[Remote sensing object lists]
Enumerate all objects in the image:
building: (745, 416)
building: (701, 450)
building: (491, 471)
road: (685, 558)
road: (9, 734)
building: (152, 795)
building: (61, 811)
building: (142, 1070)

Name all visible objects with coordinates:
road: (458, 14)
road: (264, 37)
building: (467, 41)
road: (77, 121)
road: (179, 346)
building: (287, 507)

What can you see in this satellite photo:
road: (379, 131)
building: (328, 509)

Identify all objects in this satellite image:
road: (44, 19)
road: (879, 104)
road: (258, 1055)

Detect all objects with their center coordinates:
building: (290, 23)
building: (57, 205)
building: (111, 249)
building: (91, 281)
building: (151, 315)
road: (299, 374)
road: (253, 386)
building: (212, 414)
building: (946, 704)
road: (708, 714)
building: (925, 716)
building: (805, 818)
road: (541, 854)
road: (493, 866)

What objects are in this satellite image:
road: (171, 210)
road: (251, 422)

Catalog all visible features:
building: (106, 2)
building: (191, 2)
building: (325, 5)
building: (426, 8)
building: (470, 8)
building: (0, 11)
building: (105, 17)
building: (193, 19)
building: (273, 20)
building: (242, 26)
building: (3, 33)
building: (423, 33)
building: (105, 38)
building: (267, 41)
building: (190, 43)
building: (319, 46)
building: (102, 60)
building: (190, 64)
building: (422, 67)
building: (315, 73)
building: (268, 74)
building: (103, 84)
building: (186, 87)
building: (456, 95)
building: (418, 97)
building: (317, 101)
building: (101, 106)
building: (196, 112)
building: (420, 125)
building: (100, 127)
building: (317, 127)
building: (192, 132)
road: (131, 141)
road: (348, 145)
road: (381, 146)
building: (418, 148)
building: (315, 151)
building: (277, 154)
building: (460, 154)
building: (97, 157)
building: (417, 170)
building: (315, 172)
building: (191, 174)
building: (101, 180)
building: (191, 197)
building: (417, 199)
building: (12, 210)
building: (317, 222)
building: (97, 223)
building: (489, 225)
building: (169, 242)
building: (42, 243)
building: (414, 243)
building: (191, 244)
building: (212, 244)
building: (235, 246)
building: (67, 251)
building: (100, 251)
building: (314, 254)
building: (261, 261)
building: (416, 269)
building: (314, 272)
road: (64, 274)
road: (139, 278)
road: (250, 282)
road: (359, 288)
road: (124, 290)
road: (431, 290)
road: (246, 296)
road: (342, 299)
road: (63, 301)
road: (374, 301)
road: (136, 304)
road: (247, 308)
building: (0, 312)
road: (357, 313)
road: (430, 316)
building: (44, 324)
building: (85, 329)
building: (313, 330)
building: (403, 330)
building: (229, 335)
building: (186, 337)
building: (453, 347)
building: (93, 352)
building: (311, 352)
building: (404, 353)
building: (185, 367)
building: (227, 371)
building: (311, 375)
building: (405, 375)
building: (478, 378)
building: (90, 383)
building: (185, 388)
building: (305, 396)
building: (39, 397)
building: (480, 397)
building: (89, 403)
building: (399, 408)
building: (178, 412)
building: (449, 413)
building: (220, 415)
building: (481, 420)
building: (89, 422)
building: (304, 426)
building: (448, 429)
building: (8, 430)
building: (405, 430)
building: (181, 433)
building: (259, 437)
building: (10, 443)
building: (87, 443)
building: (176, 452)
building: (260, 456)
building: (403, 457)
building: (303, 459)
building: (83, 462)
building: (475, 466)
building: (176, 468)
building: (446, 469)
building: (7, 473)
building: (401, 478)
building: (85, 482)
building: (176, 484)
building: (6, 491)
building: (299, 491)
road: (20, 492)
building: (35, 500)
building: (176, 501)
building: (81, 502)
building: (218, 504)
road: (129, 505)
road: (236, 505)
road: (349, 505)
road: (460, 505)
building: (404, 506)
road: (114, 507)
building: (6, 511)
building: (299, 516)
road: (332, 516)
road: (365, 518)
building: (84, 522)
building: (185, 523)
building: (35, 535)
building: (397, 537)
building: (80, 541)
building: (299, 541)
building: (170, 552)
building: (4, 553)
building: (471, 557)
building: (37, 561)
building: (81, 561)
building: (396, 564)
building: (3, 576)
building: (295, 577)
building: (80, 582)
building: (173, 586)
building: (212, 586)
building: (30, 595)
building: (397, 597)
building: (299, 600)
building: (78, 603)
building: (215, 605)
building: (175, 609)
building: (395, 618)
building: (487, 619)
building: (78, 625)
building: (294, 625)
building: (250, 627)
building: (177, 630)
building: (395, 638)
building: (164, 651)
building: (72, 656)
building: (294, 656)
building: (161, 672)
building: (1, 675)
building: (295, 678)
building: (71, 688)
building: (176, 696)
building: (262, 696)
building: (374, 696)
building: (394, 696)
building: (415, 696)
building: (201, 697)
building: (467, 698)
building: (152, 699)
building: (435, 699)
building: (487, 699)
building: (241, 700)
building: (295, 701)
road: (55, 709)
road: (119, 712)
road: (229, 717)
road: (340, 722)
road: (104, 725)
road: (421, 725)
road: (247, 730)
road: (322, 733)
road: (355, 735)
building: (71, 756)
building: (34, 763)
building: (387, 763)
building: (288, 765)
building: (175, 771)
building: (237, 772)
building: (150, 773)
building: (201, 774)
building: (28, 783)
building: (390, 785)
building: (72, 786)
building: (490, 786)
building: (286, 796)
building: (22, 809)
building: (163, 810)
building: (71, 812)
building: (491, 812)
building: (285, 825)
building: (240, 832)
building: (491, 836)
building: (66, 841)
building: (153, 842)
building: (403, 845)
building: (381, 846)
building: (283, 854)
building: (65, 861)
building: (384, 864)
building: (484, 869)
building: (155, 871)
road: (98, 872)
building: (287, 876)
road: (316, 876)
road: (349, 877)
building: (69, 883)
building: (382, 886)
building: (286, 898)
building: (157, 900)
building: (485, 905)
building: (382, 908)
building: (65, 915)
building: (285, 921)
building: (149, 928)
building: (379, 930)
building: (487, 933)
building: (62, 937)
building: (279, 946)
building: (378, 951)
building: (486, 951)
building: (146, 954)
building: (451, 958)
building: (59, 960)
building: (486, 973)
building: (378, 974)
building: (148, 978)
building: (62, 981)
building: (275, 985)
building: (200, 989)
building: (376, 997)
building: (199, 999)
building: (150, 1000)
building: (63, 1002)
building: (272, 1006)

#### WHAT YOU ARE ASKED TO DO
Each record needs to be duplicated exactly as given.

#### ANSWER BOX
Enumerate all objects in the image:
building: (745, 416)
building: (701, 450)
building: (491, 471)
road: (685, 558)
road: (9, 734)
building: (152, 795)
building: (61, 811)
building: (142, 1070)

Name all visible objects with coordinates:
road: (458, 14)
road: (264, 37)
building: (467, 41)
road: (77, 121)
road: (179, 346)
building: (287, 507)

What can you see in this satellite photo:
road: (379, 131)
building: (328, 509)

Identify all objects in this satellite image:
road: (44, 19)
road: (879, 104)
road: (258, 1055)

Detect all objects with their center coordinates:
building: (290, 23)
building: (57, 205)
building: (111, 249)
building: (91, 281)
building: (151, 315)
road: (299, 374)
road: (253, 386)
building: (212, 414)
building: (946, 704)
road: (708, 714)
building: (925, 716)
building: (805, 818)
road: (541, 854)
road: (493, 866)

What objects are in this satellite image:
road: (171, 210)
road: (251, 422)

Catalog all visible features:
building: (106, 2)
building: (191, 2)
building: (325, 5)
building: (426, 8)
building: (470, 8)
building: (0, 11)
building: (105, 17)
building: (193, 19)
building: (273, 20)
building: (242, 26)
building: (3, 33)
building: (423, 33)
building: (105, 38)
building: (267, 41)
building: (190, 43)
building: (319, 46)
building: (102, 60)
building: (190, 64)
building: (422, 67)
building: (315, 73)
building: (268, 74)
building: (103, 84)
building: (186, 87)
building: (456, 95)
building: (418, 97)
building: (317, 101)
building: (101, 106)
building: (196, 112)
building: (420, 125)
building: (100, 127)
building: (317, 127)
building: (192, 132)
road: (131, 141)
road: (348, 145)
road: (381, 146)
building: (418, 148)
building: (315, 151)
building: (277, 154)
building: (460, 154)
building: (97, 157)
building: (417, 170)
building: (315, 172)
building: (191, 174)
building: (101, 180)
building: (191, 197)
building: (417, 199)
building: (12, 210)
building: (317, 222)
building: (97, 223)
building: (489, 225)
building: (169, 242)
building: (42, 243)
building: (414, 243)
building: (191, 244)
building: (212, 244)
building: (235, 246)
building: (67, 251)
building: (100, 251)
building: (314, 254)
building: (261, 261)
building: (416, 269)
building: (314, 272)
road: (64, 274)
road: (139, 278)
road: (250, 282)
road: (359, 288)
road: (124, 290)
road: (431, 290)
road: (246, 296)
road: (342, 299)
road: (63, 301)
road: (374, 301)
road: (136, 304)
road: (247, 308)
building: (0, 312)
road: (357, 313)
road: (430, 316)
building: (44, 324)
building: (85, 329)
building: (313, 330)
building: (403, 330)
building: (229, 335)
building: (186, 337)
building: (453, 347)
building: (93, 352)
building: (311, 352)
building: (404, 353)
building: (185, 367)
building: (227, 371)
building: (311, 375)
building: (405, 375)
building: (478, 378)
building: (90, 383)
building: (185, 388)
building: (305, 396)
building: (39, 397)
building: (480, 397)
building: (89, 403)
building: (399, 408)
building: (178, 412)
building: (449, 413)
building: (220, 415)
building: (481, 420)
building: (89, 422)
building: (304, 426)
building: (448, 429)
building: (8, 430)
building: (405, 430)
building: (181, 433)
building: (259, 437)
building: (10, 443)
building: (87, 443)
building: (176, 452)
building: (260, 456)
building: (403, 457)
building: (303, 459)
building: (83, 462)
building: (475, 466)
building: (176, 468)
building: (446, 469)
building: (7, 473)
building: (401, 478)
building: (85, 482)
building: (176, 484)
building: (6, 491)
building: (299, 491)
road: (20, 492)
building: (35, 500)
building: (176, 501)
building: (81, 502)
building: (218, 504)
road: (129, 505)
road: (236, 505)
road: (349, 505)
road: (460, 505)
building: (404, 506)
road: (114, 507)
building: (6, 511)
building: (299, 516)
road: (332, 516)
road: (365, 518)
building: (84, 522)
building: (185, 523)
building: (35, 535)
building: (397, 537)
building: (80, 541)
building: (299, 541)
building: (170, 552)
building: (4, 553)
building: (471, 557)
building: (37, 561)
building: (81, 561)
building: (396, 564)
building: (3, 576)
building: (295, 577)
building: (80, 582)
building: (173, 586)
building: (212, 586)
building: (30, 595)
building: (397, 597)
building: (299, 600)
building: (78, 603)
building: (215, 605)
building: (175, 609)
building: (395, 618)
building: (487, 619)
building: (78, 625)
building: (294, 625)
building: (250, 627)
building: (177, 630)
building: (395, 638)
building: (164, 651)
building: (72, 656)
building: (294, 656)
building: (161, 672)
building: (1, 675)
building: (295, 678)
building: (71, 688)
building: (176, 696)
building: (262, 696)
building: (374, 696)
building: (394, 696)
building: (415, 696)
building: (201, 697)
building: (467, 698)
building: (152, 699)
building: (435, 699)
building: (487, 699)
building: (241, 700)
building: (295, 701)
road: (55, 709)
road: (119, 712)
road: (229, 717)
road: (340, 722)
road: (104, 725)
road: (421, 725)
road: (247, 730)
road: (322, 733)
road: (355, 735)
building: (71, 756)
building: (34, 763)
building: (387, 763)
building: (288, 765)
building: (175, 771)
building: (237, 772)
building: (150, 773)
building: (201, 774)
building: (28, 783)
building: (390, 785)
building: (72, 786)
building: (490, 786)
building: (286, 796)
building: (22, 809)
building: (163, 810)
building: (71, 812)
building: (491, 812)
building: (285, 825)
building: (240, 832)
building: (491, 836)
building: (66, 841)
building: (153, 842)
building: (403, 845)
building: (381, 846)
building: (283, 854)
building: (65, 861)
building: (384, 864)
building: (484, 869)
building: (155, 871)
road: (98, 872)
building: (287, 876)
road: (316, 876)
road: (349, 877)
building: (69, 883)
building: (382, 886)
building: (286, 898)
building: (157, 900)
building: (485, 905)
building: (382, 908)
building: (65, 915)
building: (285, 921)
building: (149, 928)
building: (379, 930)
building: (487, 933)
building: (62, 937)
building: (279, 946)
building: (378, 951)
building: (486, 951)
building: (146, 954)
building: (451, 958)
building: (59, 960)
building: (486, 973)
building: (378, 974)
building: (148, 978)
building: (62, 981)
building: (275, 985)
building: (200, 989)
building: (376, 997)
building: (199, 999)
building: (150, 1000)
building: (63, 1002)
building: (272, 1006)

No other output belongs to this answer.